**To do**. Range to output from the entries below: the line containing "BAT1: 9V (plus" through the line containing "IC1 pin GND: COM -> +5V". Set it down exactly, ends included, nothing else.
= = = = = = =
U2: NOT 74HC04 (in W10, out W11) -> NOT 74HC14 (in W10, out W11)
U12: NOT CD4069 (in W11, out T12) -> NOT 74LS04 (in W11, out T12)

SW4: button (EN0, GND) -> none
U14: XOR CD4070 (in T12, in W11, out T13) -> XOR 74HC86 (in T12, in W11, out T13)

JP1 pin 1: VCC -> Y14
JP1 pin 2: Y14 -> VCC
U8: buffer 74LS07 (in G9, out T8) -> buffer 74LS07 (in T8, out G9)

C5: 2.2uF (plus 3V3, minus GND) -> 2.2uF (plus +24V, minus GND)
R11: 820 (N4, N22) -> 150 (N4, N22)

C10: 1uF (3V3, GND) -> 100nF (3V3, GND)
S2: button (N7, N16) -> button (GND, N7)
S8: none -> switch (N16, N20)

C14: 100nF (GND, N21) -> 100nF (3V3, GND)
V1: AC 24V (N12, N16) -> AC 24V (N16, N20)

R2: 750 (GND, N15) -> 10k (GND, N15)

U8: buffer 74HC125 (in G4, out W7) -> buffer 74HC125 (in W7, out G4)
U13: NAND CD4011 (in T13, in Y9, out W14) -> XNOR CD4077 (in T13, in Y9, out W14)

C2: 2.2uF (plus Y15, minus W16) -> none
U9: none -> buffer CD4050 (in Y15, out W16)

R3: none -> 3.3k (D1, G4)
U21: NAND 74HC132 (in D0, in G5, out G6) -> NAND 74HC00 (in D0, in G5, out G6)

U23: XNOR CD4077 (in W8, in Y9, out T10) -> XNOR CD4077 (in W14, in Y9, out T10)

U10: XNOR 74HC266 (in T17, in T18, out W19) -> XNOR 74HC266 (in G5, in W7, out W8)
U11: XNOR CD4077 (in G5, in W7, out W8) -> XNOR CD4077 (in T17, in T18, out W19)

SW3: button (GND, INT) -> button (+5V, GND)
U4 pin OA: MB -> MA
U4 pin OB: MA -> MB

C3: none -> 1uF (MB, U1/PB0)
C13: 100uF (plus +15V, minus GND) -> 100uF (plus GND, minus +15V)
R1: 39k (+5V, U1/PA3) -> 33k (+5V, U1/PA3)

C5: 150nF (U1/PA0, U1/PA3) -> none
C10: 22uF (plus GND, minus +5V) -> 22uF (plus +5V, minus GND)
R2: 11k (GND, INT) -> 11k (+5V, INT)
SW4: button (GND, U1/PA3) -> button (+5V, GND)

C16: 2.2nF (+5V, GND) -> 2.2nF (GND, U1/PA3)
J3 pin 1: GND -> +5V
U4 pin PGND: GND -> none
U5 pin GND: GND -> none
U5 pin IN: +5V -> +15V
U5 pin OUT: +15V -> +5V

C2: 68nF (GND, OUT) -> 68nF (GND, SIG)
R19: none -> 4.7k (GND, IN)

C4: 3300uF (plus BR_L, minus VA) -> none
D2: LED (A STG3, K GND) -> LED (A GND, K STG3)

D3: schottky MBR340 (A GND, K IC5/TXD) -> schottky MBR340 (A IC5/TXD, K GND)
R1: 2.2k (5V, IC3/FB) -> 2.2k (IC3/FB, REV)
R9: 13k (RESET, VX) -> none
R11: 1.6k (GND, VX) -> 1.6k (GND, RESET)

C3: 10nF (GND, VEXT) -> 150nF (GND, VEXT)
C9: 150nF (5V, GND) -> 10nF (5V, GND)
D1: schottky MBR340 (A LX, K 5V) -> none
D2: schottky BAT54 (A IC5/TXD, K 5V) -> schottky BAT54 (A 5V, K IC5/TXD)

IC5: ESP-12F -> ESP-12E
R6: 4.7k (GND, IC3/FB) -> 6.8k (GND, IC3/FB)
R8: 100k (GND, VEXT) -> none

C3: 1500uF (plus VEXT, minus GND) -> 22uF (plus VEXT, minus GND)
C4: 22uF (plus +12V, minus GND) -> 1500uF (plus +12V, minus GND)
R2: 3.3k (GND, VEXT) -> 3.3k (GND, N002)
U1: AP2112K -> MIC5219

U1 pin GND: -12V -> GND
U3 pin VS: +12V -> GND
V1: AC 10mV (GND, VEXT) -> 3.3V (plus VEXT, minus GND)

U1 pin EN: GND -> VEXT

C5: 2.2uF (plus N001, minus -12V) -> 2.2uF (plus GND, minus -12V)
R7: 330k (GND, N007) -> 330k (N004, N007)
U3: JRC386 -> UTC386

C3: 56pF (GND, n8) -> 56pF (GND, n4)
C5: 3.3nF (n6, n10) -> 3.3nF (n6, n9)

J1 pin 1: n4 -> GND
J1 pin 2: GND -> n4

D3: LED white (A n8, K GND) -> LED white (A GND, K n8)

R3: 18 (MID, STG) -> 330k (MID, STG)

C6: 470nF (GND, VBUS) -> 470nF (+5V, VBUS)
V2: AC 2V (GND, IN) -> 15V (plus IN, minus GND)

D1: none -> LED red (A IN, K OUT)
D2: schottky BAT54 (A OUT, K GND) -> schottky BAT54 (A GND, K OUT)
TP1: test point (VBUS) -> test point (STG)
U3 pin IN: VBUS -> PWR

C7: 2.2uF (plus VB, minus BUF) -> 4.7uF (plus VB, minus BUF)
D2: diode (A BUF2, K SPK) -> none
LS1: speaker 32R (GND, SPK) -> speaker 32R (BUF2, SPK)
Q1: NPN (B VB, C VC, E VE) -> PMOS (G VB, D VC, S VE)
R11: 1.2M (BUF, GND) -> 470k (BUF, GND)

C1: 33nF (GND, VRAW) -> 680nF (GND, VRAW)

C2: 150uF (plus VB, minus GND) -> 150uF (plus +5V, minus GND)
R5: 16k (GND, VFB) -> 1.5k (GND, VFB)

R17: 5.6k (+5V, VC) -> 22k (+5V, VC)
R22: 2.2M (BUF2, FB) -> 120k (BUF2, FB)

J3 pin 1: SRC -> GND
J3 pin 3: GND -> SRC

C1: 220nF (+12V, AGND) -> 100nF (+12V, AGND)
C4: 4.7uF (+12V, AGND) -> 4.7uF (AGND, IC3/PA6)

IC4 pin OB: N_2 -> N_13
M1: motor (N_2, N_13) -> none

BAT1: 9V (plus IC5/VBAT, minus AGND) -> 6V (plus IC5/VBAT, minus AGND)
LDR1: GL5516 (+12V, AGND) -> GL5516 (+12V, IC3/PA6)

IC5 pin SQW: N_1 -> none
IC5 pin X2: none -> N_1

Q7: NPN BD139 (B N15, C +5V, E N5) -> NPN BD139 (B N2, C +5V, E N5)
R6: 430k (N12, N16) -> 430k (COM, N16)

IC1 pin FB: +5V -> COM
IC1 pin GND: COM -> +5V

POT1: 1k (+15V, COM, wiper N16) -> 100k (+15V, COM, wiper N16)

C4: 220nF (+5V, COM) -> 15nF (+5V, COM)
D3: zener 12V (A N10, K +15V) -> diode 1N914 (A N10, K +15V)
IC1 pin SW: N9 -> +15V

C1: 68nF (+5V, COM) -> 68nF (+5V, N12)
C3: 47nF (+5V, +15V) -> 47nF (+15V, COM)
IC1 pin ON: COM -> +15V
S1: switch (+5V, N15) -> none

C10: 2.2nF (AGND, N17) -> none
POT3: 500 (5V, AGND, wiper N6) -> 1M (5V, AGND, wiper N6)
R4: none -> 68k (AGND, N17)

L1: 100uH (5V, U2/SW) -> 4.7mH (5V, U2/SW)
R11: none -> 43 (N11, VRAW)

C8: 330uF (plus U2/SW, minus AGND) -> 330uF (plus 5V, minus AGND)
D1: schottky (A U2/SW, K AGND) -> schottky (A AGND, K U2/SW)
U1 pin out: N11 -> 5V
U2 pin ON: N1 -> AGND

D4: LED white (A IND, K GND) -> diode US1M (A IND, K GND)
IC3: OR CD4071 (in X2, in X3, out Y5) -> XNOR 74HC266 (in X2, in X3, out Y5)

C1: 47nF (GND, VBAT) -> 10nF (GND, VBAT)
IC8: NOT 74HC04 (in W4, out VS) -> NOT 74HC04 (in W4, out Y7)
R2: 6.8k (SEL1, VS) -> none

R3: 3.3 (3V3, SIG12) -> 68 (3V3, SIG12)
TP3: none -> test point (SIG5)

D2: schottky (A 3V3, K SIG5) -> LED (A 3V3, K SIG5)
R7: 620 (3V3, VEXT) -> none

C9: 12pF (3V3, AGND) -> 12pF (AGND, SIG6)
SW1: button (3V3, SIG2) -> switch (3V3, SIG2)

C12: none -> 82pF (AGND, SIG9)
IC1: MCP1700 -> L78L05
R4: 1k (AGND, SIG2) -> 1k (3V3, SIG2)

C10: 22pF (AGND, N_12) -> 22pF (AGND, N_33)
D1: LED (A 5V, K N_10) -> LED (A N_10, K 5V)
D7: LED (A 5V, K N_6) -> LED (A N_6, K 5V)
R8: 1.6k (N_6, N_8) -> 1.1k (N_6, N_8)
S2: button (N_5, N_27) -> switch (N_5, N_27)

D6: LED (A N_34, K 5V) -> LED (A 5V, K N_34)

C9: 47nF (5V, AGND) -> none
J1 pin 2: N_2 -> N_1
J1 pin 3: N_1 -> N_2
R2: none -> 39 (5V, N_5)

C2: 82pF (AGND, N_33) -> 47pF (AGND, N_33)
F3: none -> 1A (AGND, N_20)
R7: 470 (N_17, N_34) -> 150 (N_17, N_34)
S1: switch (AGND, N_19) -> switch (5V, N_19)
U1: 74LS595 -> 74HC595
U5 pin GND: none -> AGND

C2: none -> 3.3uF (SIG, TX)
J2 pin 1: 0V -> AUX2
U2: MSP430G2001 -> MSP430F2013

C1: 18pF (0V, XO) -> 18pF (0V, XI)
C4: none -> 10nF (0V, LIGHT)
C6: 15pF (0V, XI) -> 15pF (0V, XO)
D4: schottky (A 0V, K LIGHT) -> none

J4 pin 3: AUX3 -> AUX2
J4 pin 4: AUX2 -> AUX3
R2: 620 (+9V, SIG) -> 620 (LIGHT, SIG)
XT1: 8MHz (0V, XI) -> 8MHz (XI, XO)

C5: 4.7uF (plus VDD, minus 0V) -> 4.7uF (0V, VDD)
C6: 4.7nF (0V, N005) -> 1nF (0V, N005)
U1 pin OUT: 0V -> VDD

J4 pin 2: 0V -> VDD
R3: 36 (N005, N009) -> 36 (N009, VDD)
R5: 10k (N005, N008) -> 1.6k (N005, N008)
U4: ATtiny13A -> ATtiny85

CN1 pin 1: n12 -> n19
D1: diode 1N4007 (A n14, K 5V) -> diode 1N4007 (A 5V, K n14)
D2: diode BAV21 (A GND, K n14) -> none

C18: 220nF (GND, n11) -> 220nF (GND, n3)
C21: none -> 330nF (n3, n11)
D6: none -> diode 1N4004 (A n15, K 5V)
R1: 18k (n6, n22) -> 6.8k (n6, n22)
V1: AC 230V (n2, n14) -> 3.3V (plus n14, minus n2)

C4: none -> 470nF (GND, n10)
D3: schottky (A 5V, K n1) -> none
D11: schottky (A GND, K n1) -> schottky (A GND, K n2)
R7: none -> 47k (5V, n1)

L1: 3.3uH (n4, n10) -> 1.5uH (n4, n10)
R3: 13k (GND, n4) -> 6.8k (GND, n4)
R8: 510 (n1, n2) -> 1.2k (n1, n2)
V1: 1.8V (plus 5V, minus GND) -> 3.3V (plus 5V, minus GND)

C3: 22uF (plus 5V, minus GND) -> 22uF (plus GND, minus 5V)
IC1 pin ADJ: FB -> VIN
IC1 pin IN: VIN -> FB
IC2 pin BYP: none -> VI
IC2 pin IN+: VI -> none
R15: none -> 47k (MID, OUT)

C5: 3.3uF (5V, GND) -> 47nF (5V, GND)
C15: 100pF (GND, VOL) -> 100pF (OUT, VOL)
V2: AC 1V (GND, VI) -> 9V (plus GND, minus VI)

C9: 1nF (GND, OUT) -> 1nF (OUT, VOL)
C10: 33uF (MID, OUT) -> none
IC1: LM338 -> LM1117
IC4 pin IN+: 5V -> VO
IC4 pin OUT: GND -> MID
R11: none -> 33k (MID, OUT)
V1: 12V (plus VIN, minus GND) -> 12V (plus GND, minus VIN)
= = = = = = =
**Answer for the task**.
BAT1: 9V (plus IC5/VBAT, minus AGND) -> 6V (plus IC5/VBAT, minus AGND)
LDR1: GL5516 (+12V, AGND) -> GL5516 (+12V, IC3/PA6)

IC5 pin SQW: N_1 -> none
IC5 pin X2: none -> N_1

Q7: NPN BD139 (B N15, C +5V, E N5) -> NPN BD139 (B N2, C +5V, E N5)
R6: 430k (N12, N16) -> 430k (COM, N16)

IC1 pin FB: +5V -> COM
IC1 pin GND: COM -> +5V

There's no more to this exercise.